'''
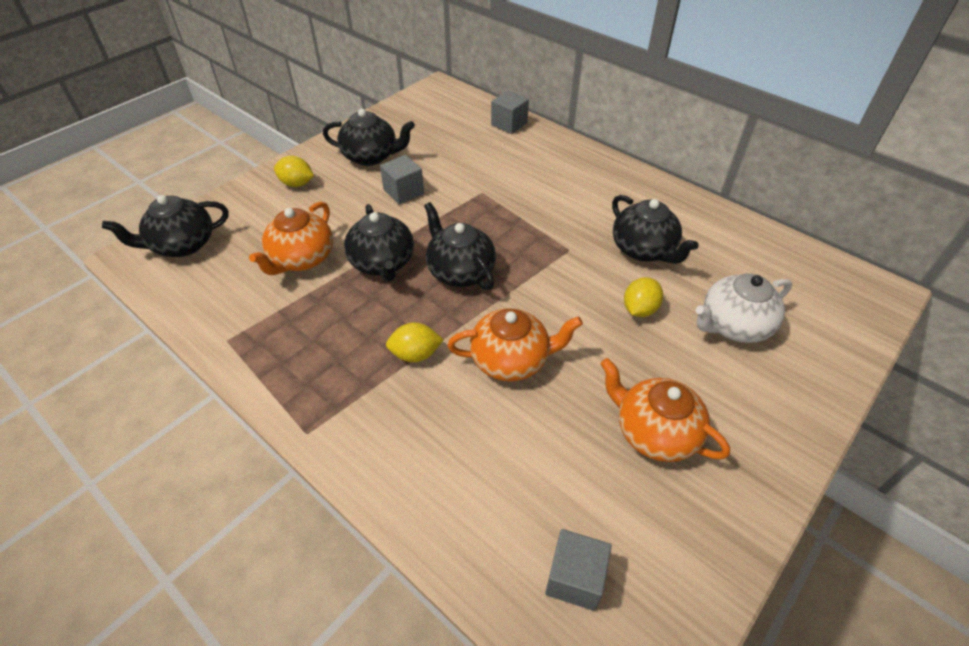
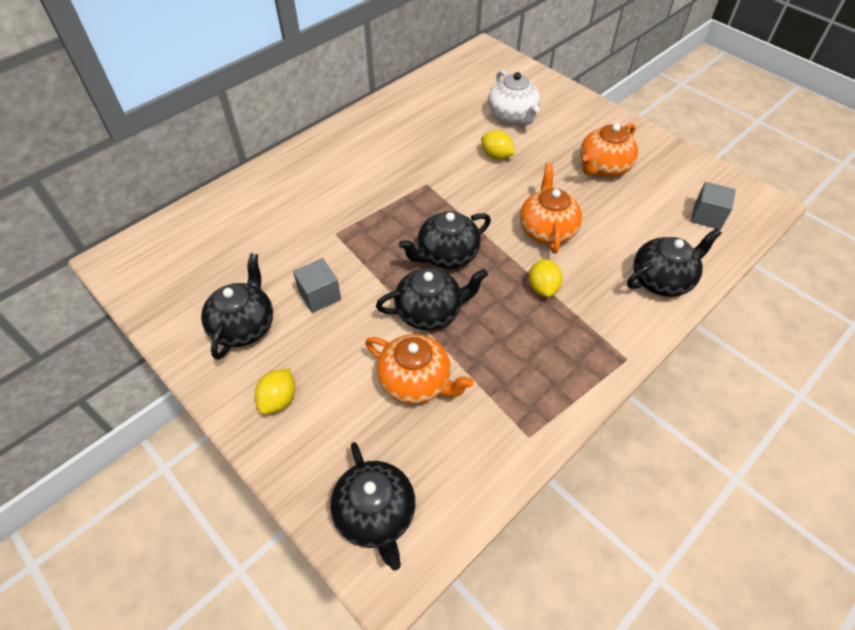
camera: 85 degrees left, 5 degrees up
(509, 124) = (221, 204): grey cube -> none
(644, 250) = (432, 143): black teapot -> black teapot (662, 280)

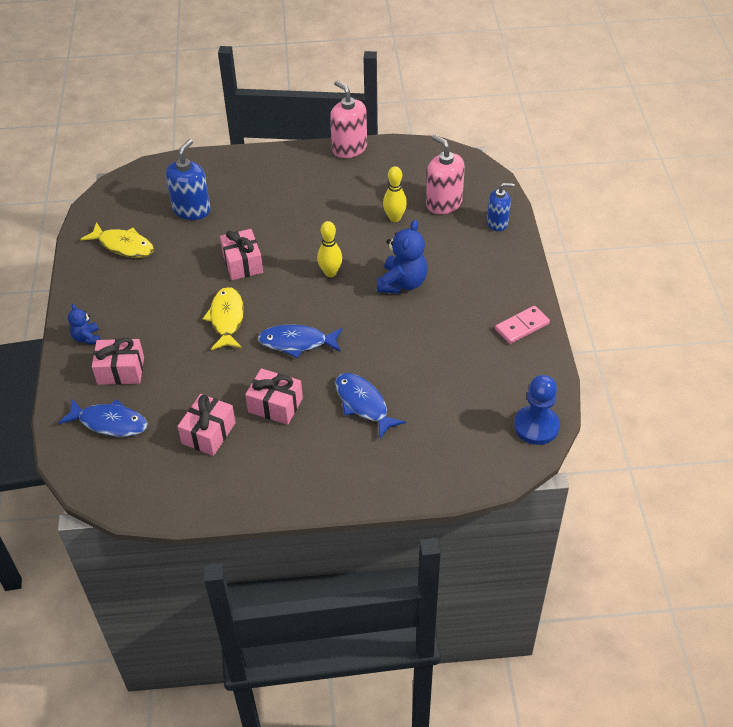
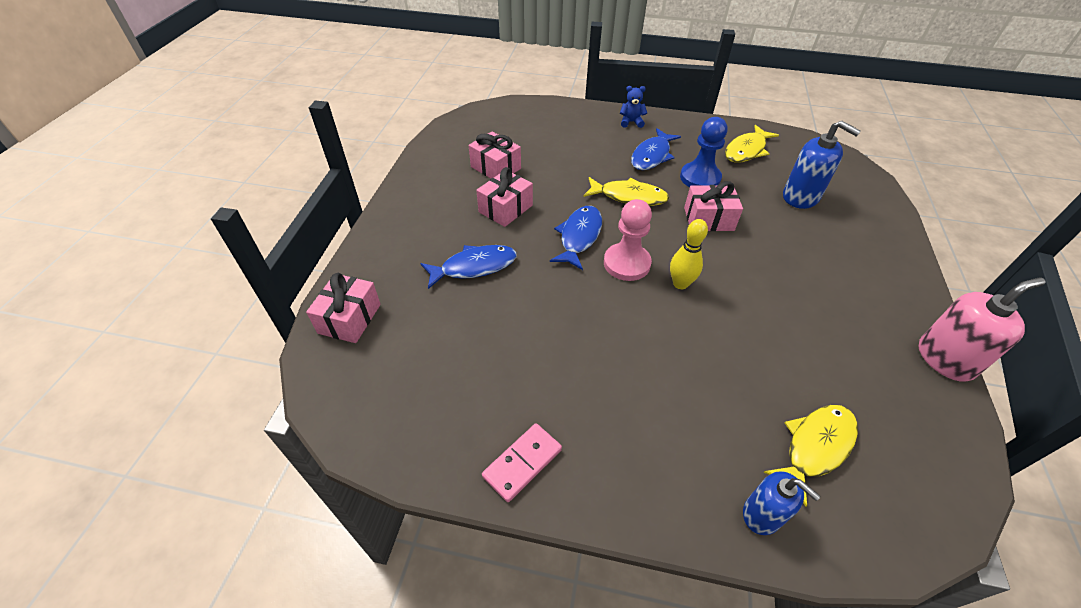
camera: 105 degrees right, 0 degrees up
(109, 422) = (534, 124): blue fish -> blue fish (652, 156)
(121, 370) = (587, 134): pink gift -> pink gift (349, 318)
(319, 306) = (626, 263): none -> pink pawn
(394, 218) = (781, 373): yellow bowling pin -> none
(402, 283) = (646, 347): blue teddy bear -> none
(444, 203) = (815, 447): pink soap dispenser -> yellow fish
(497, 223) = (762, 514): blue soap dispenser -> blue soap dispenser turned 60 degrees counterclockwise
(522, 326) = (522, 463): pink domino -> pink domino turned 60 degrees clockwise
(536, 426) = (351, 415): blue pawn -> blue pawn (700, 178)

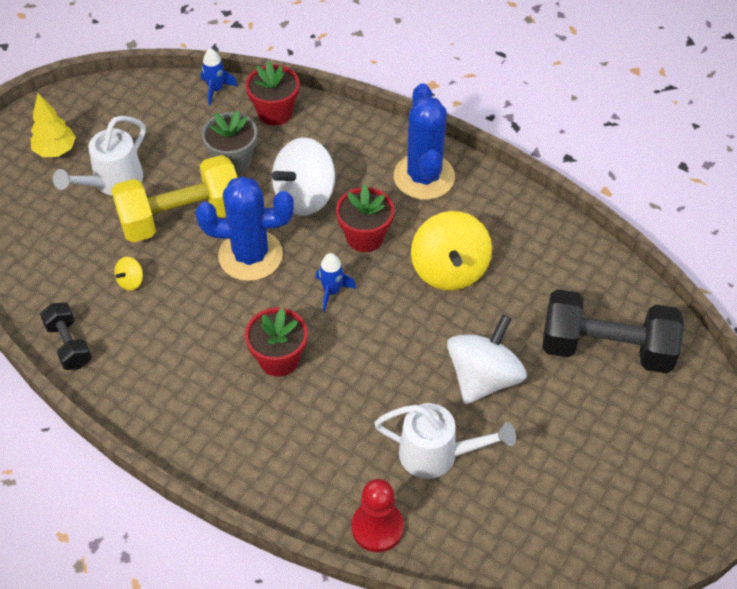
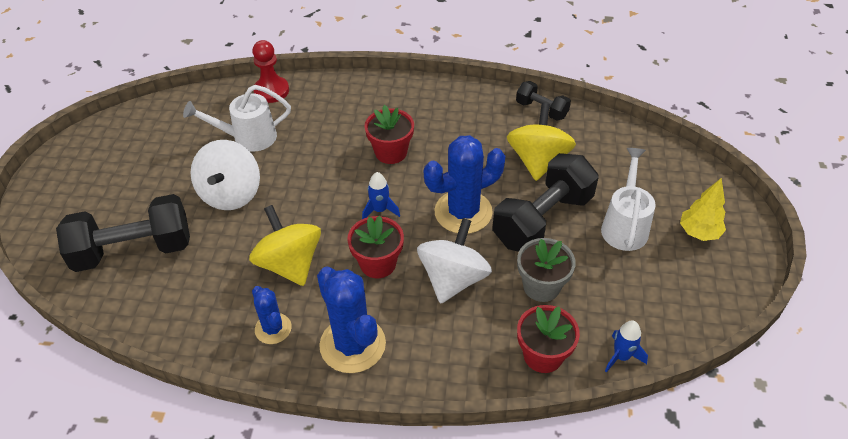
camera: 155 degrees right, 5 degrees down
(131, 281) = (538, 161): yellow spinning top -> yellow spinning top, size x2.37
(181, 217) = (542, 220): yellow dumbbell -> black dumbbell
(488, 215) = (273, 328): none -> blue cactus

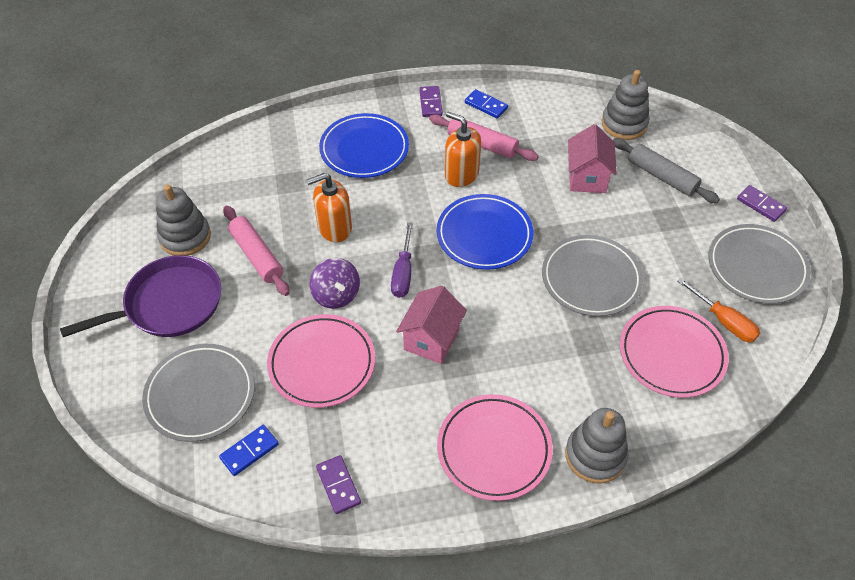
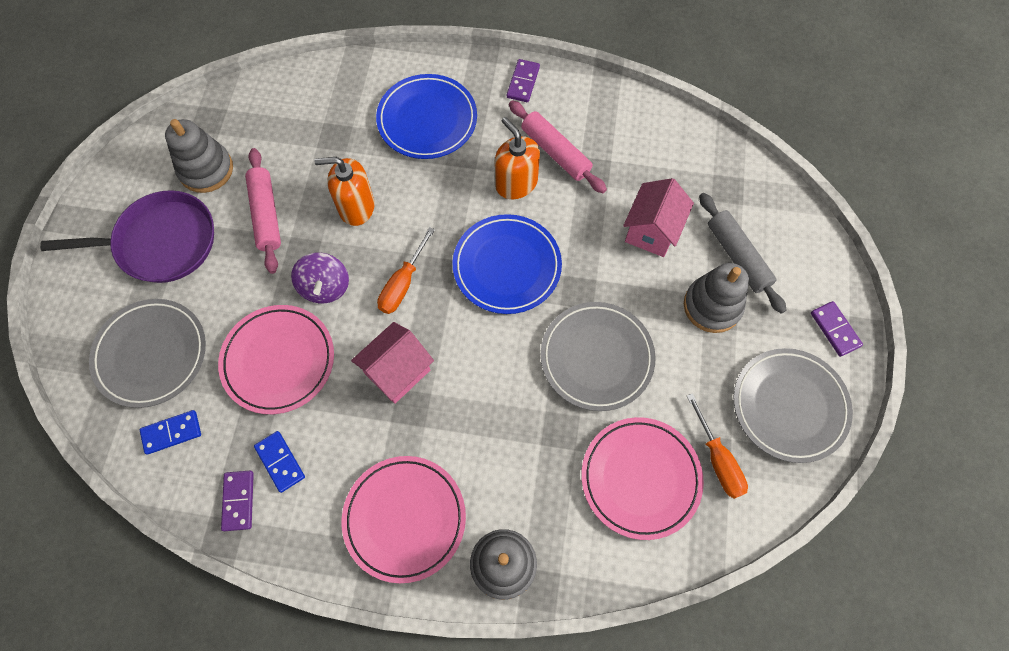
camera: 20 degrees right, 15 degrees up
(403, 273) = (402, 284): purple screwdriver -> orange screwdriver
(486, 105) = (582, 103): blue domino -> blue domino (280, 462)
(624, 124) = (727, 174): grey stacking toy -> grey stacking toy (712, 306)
'''
→ **Task statement**
Give back only the lines from the one that carries "(181, 217) = (542, 220): yellow" through the final line above, both included. Drop all pictures.

→ **Answer to this exercise**
(181, 217) = (542, 220): yellow dumbbell -> black dumbbell
(488, 215) = (273, 328): none -> blue cactus

camera: 20 degrees right, 15 degrees up
(403, 273) = (402, 284): purple screwdriver -> orange screwdriver
(486, 105) = (582, 103): blue domino -> blue domino (280, 462)
(624, 124) = (727, 174): grey stacking toy -> grey stacking toy (712, 306)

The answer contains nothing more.